Beneath this line are the data; copy exactly the part of them that opens with the line containing "camera: 80 degrees right, 0 degrees up" and closes with the line containing "(167, 390) = (240, 372): red", and only that part.

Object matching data
-- -- --

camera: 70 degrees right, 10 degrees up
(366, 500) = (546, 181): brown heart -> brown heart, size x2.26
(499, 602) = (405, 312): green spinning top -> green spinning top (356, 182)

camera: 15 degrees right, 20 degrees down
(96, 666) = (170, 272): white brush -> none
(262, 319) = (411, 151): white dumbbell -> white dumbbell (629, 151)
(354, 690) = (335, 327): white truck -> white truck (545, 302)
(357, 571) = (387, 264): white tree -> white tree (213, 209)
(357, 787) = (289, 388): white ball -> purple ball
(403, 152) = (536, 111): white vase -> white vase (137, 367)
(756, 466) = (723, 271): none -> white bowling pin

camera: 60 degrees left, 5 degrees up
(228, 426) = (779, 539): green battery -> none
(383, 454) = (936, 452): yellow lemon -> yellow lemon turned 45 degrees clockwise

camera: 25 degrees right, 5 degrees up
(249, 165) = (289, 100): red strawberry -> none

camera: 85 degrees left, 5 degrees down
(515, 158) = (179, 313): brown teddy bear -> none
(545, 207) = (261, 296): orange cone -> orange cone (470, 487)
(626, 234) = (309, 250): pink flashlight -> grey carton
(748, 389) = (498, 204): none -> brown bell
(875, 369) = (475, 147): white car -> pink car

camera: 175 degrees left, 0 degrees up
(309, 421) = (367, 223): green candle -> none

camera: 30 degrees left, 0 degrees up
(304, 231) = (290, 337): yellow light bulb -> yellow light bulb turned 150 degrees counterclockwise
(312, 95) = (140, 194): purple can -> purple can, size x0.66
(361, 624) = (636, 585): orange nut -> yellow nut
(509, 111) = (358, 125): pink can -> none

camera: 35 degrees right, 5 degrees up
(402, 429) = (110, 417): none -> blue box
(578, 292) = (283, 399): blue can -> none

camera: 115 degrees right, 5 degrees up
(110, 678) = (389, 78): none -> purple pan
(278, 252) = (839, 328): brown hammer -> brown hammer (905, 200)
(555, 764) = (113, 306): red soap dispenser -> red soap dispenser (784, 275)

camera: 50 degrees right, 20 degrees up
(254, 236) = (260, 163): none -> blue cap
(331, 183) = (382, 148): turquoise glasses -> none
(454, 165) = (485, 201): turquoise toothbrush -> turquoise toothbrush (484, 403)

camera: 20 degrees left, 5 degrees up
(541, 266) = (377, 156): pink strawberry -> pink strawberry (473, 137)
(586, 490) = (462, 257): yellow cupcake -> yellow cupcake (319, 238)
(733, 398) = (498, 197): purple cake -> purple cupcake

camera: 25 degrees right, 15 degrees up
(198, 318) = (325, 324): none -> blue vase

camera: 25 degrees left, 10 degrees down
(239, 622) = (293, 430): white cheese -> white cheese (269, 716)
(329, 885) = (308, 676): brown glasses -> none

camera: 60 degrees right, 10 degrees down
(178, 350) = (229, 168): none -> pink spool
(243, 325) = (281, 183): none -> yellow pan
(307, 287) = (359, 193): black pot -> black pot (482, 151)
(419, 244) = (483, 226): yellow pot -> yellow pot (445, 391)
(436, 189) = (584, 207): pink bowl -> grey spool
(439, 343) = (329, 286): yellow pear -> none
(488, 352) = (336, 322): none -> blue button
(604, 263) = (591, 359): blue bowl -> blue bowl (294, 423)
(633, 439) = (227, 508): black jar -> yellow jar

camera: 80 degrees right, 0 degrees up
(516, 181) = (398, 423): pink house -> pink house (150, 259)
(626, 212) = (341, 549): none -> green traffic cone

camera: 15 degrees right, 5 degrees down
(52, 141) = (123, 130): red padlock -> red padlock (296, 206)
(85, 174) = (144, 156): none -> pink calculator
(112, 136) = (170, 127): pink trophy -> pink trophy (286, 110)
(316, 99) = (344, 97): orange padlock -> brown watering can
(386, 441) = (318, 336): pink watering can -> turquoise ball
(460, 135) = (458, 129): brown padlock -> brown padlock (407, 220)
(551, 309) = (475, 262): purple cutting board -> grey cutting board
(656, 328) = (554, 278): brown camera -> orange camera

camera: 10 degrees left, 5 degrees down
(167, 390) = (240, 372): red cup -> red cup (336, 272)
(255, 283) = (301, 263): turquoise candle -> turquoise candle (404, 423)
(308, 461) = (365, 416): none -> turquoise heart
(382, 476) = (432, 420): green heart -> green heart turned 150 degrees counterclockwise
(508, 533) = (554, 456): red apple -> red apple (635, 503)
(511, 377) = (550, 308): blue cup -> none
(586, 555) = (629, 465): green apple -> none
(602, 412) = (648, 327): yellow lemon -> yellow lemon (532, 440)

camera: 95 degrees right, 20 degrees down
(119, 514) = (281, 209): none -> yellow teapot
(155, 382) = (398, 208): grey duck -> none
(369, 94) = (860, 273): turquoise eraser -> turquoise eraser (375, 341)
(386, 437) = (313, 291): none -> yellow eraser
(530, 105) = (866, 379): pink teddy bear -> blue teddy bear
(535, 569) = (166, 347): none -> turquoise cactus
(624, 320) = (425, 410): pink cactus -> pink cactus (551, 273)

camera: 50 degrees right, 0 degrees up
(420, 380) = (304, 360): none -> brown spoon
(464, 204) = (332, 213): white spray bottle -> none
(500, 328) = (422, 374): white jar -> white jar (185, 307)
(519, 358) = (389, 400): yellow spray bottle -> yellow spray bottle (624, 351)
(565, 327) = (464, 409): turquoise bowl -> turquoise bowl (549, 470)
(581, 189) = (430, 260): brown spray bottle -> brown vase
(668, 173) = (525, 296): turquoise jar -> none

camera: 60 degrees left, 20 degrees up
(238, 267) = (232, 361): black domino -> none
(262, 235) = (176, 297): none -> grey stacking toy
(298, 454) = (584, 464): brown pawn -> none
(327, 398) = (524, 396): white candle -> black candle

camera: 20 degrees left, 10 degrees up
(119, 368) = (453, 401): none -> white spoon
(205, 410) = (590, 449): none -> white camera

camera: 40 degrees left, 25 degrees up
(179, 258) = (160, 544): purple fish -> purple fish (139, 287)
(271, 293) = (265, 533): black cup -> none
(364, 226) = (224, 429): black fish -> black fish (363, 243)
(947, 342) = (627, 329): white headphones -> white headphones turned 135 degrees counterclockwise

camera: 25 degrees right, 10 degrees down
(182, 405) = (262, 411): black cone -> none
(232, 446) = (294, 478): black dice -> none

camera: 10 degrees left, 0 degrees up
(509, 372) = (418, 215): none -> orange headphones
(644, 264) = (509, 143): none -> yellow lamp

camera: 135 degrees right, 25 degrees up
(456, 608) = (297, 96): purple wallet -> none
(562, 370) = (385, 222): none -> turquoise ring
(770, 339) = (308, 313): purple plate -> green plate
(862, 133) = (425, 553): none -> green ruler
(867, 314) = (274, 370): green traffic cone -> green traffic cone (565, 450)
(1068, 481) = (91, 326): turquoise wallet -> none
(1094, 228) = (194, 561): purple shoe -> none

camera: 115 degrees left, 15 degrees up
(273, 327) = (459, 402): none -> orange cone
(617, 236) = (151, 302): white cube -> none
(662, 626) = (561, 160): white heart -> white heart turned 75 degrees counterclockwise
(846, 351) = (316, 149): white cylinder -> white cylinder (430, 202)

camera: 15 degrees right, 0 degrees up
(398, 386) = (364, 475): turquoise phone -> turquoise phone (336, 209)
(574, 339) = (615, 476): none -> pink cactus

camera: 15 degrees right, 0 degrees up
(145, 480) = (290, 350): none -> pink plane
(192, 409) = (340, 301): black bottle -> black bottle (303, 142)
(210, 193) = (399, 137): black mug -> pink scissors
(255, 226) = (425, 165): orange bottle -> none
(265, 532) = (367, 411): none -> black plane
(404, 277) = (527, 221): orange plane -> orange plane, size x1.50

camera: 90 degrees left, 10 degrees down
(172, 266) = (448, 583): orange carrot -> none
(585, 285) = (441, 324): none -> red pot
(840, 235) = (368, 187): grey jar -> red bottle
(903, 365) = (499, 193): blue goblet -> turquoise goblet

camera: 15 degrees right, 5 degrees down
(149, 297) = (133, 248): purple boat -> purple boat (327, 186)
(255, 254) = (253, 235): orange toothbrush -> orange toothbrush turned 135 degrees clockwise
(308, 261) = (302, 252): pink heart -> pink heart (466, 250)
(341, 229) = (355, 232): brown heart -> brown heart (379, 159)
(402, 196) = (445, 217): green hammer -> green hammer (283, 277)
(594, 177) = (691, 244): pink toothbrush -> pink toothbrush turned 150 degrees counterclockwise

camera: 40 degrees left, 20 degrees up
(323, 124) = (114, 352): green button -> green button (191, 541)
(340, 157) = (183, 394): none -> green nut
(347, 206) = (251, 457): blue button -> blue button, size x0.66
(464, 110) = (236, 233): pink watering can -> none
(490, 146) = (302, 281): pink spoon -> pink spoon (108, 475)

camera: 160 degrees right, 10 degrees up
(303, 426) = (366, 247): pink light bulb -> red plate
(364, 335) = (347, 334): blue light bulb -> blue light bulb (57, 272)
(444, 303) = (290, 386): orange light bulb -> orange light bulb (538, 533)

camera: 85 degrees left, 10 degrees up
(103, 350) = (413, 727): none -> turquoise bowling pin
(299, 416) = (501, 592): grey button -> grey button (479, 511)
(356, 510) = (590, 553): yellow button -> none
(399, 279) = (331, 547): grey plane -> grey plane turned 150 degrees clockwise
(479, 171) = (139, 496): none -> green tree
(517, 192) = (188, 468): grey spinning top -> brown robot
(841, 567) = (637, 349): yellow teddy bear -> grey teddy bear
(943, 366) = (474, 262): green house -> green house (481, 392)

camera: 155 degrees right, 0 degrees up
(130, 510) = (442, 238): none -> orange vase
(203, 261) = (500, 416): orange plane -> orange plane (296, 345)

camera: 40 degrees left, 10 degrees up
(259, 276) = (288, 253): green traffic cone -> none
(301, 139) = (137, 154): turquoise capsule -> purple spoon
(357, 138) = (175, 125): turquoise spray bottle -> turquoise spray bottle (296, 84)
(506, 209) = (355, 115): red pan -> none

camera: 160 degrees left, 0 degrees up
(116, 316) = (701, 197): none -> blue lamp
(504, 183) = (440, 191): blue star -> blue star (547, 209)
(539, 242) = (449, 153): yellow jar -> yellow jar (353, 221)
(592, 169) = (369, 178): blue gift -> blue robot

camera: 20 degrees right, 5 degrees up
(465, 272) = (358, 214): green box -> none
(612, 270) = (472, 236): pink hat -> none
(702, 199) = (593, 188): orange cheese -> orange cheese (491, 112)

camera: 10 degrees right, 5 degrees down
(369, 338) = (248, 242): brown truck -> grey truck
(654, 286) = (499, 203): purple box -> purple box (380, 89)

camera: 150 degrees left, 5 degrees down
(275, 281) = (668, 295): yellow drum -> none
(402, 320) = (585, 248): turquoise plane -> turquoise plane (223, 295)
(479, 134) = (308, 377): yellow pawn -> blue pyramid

-- -- --

ANSWER FOR THE TASK
camera: 80 degrees right, 0 degrees up
(516, 181) = (398, 423): pink house -> pink house (150, 259)
(626, 212) = (341, 549): none -> green traffic cone

camera: 15 degrees right, 5 degrees down
(52, 141) = (123, 130): red padlock -> red padlock (296, 206)
(85, 174) = (144, 156): none -> pink calculator
(112, 136) = (170, 127): pink trophy -> pink trophy (286, 110)
(316, 99) = (344, 97): orange padlock -> brown watering can
(386, 441) = (318, 336): pink watering can -> turquoise ball
(460, 135) = (458, 129): brown padlock -> brown padlock (407, 220)
(551, 309) = (475, 262): purple cutting board -> grey cutting board
(656, 328) = (554, 278): brown camera -> orange camera

camera: 10 degrees left, 5 degrees down
(167, 390) = (240, 372): red cup -> red cup (336, 272)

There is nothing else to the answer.